--- Work to complete ---
Give back exactly the lines of the entries below from the line with "(415, 382) = (377, 429): yellow box -> none" to the line with "(529, 241) = (696, 322): none -> green pear", inclusive, and only those.

--- The records ---
━━━━━━━━━━━━━━━━━━━━

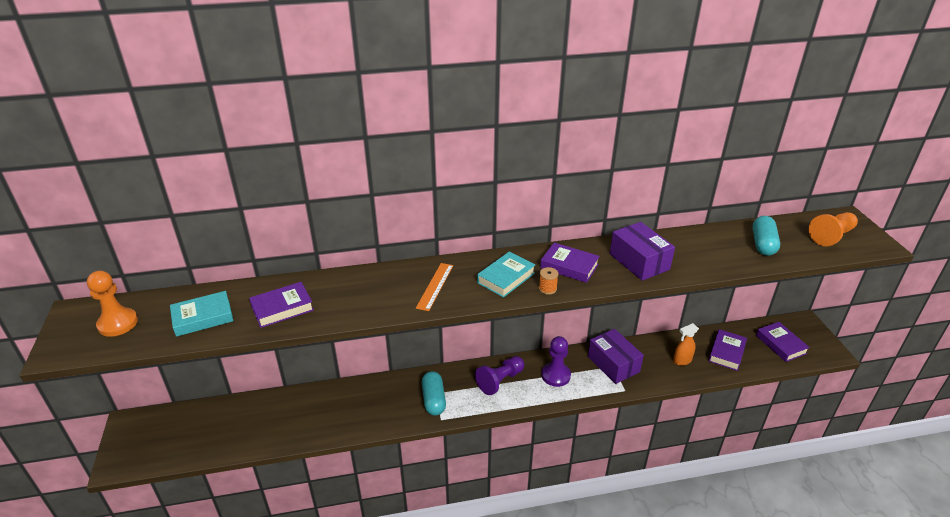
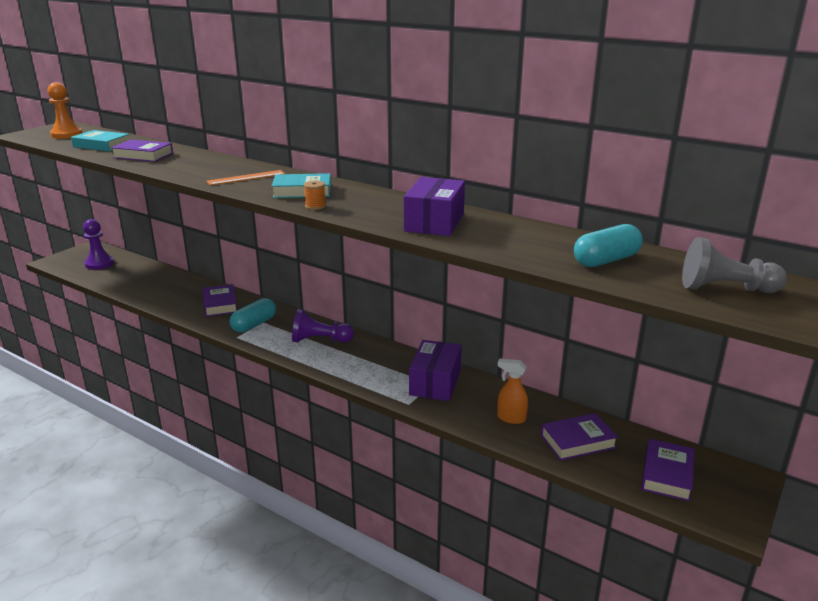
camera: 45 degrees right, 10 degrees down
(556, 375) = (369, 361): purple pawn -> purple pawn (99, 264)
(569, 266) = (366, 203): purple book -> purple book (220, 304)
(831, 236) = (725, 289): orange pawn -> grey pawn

━━━━━━━━━━━━━━━━━━━━

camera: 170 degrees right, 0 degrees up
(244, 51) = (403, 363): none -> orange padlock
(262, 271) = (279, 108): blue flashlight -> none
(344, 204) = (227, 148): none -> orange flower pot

━━━━━━━━━━━━━━━━━━━━

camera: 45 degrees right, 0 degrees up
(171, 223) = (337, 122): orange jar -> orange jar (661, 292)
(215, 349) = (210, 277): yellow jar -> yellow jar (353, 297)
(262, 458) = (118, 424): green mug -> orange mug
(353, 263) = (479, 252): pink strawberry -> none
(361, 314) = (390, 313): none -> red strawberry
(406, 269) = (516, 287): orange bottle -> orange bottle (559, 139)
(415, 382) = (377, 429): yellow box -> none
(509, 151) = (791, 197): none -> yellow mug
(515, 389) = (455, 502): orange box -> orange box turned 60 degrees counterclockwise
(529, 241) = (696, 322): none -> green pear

━━━━━━━━━━━━━━━━━━━━

--- Output of the task ---
(415, 382) = (377, 429): yellow box -> none
(509, 151) = (791, 197): none -> yellow mug
(515, 389) = (455, 502): orange box -> orange box turned 60 degrees counterclockwise
(529, 241) = (696, 322): none -> green pear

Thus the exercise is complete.